» **Study material**
▬▬▬▬▬▬

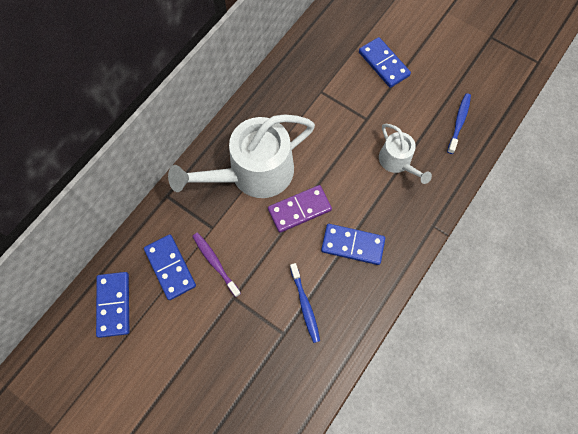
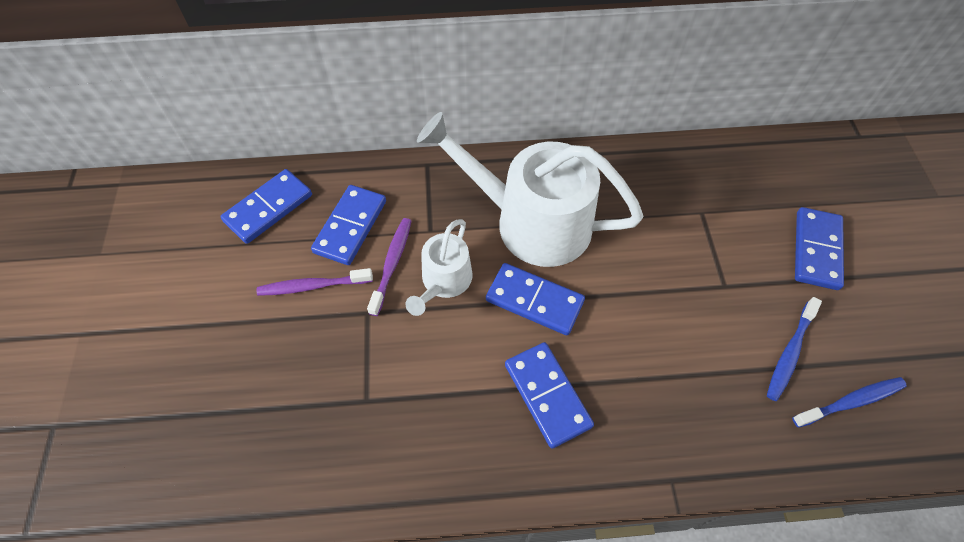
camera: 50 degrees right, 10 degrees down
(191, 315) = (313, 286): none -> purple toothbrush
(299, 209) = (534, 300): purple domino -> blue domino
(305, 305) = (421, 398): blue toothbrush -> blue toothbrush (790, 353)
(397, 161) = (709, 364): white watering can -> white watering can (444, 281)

▬▬▬▬▬▬

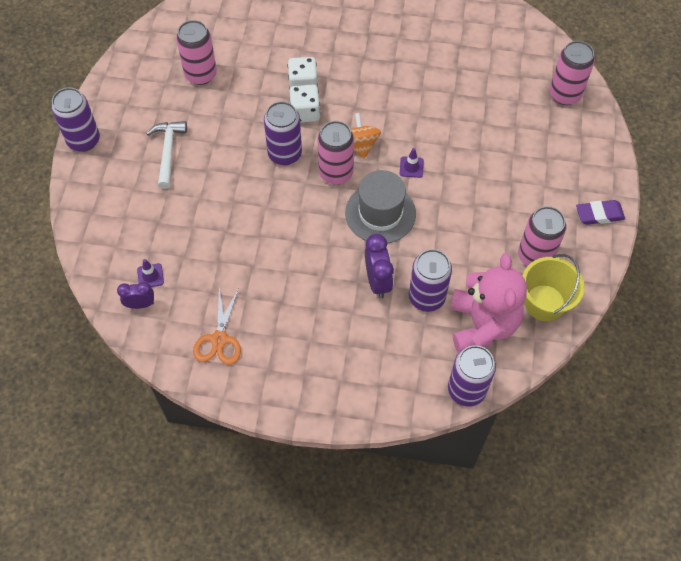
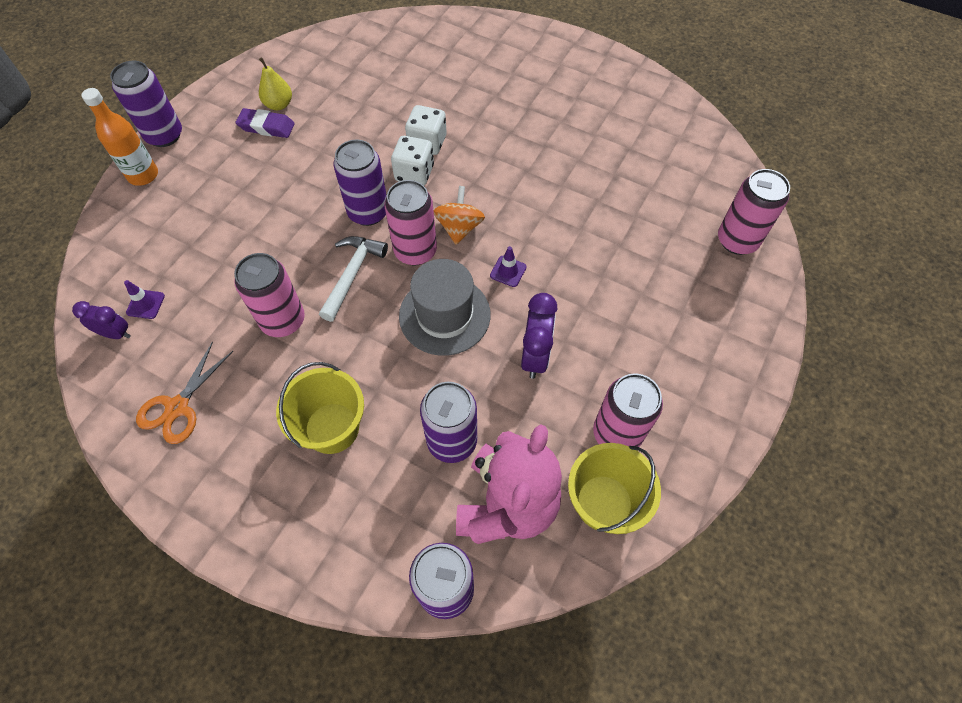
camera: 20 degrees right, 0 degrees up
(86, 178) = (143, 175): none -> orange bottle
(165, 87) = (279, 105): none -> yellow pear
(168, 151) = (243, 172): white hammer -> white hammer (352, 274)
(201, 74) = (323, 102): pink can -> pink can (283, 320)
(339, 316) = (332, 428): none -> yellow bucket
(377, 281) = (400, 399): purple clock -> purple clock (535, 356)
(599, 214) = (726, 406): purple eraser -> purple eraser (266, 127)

▬▬▬▬▬▬

In the records above, the line with "(168, 151) = (243, 172): white" marks the start and the line with "(599, 214) = (726, 406): purple" marks the end; copy that stretch exactly, both lines included, and nothing else.

(168, 151) = (243, 172): white hammer -> white hammer (352, 274)
(201, 74) = (323, 102): pink can -> pink can (283, 320)
(339, 316) = (332, 428): none -> yellow bucket
(377, 281) = (400, 399): purple clock -> purple clock (535, 356)
(599, 214) = (726, 406): purple eraser -> purple eraser (266, 127)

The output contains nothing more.